What to produce:
Lines below that hold the word "none" must be copied in full.

══════════════════════════════

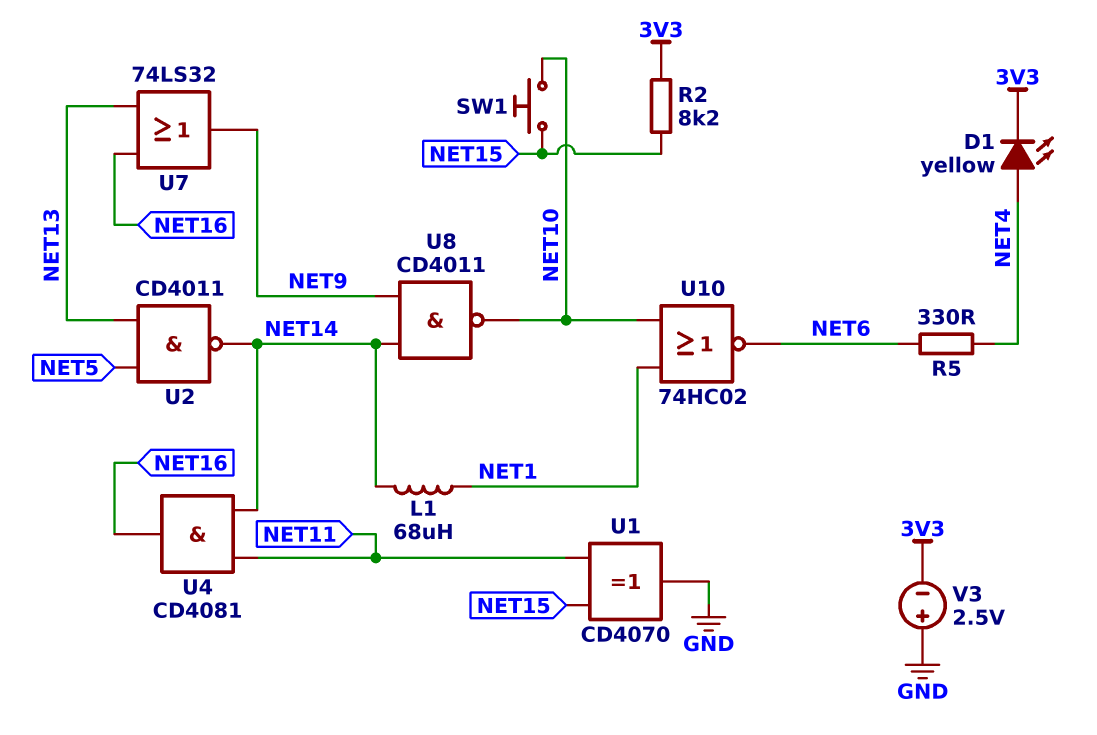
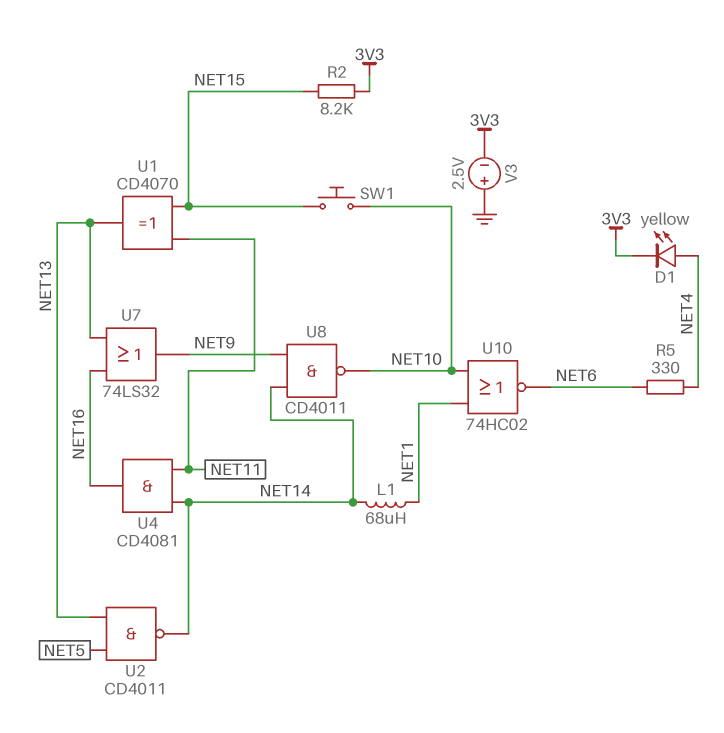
U1: XOR CD4070 (in NET11, in NET15, out GND) -> XOR CD4070 (in NET11, in NET15, out NET13)

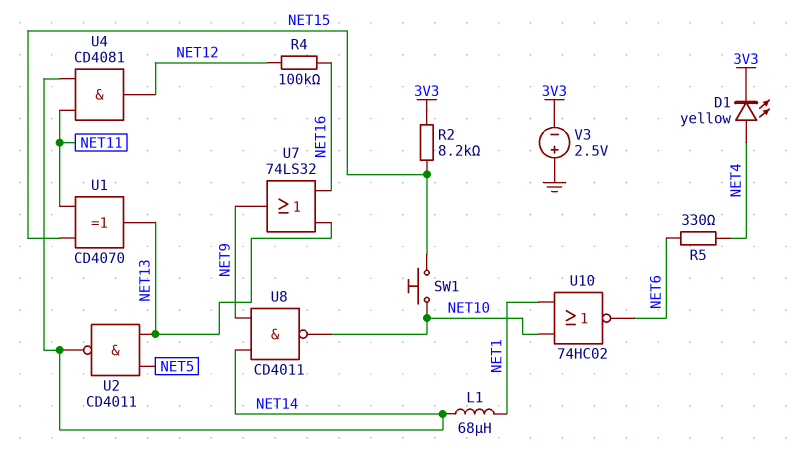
R4: none -> 100k (NET12, NET16)
U4: AND CD4081 (in NET11, in NET14, out NET16) -> AND CD4081 (in NET11, in NET14, out NET12)

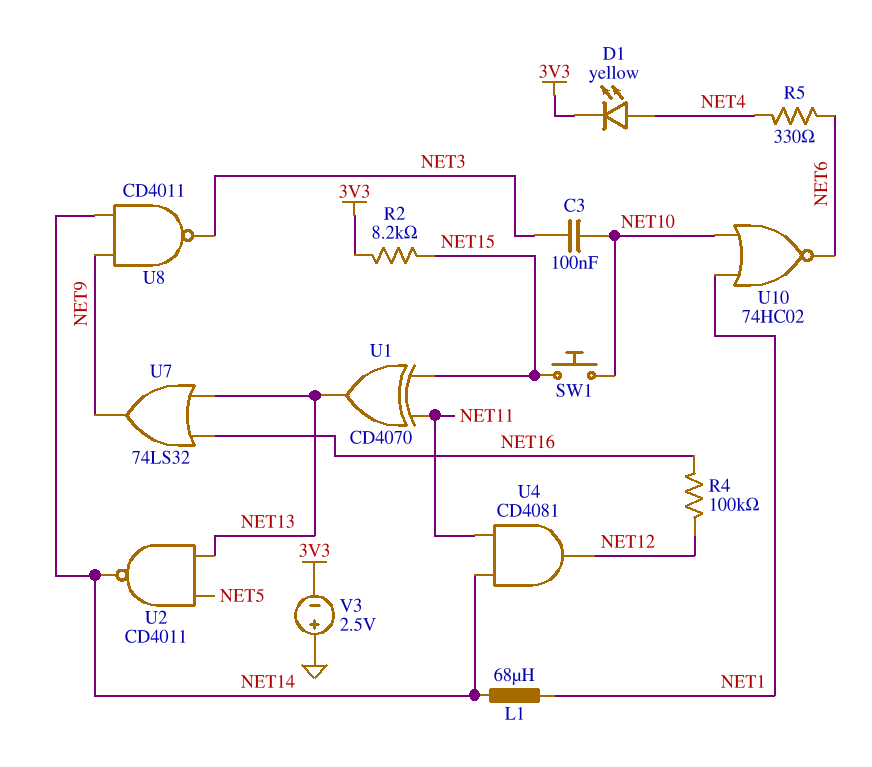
C3: none -> 100nF (NET3, NET10)
U8: NAND CD4011 (in NET9, in NET14, out NET10) -> NAND CD4011 (in NET9, in NET14, out NET3)

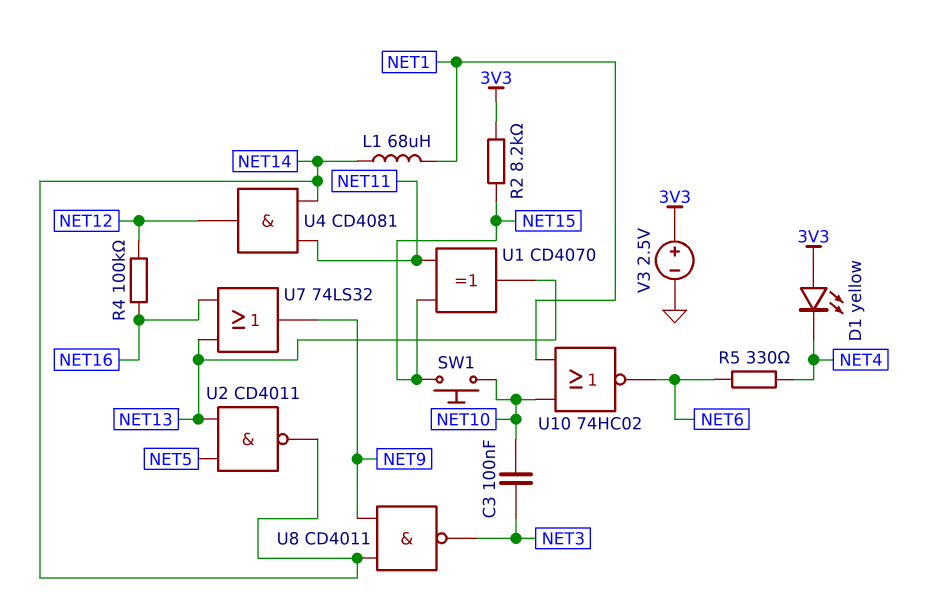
D1: LED yellow (A NET4, K 3V3) -> LED yellow (A 3V3, K NET4)
V3: 2.5V (plus GND, minus 3V3) -> 2.5V (plus 3V3, minus GND)

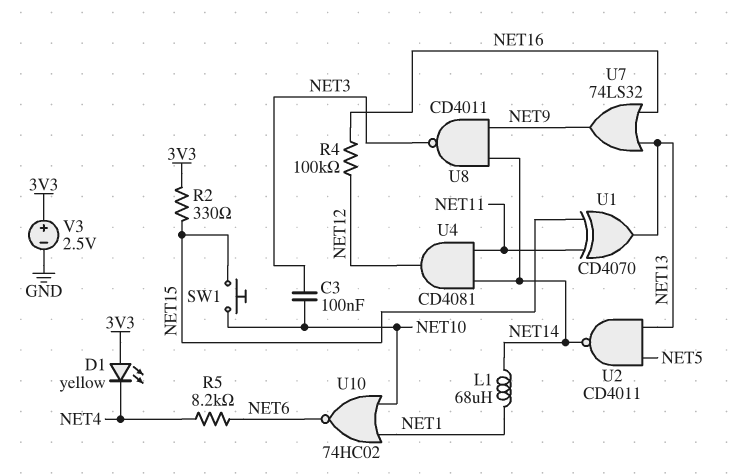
R2: 8.2k (3V3, NET15) -> 330 (3V3, NET15)
R5: 330 (NET4, NET6) -> 8.2k (NET4, NET6)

══════════════════════════════

Answer section:
R4: none -> 100k (NET12, NET16)
C3: none -> 100nF (NET3, NET10)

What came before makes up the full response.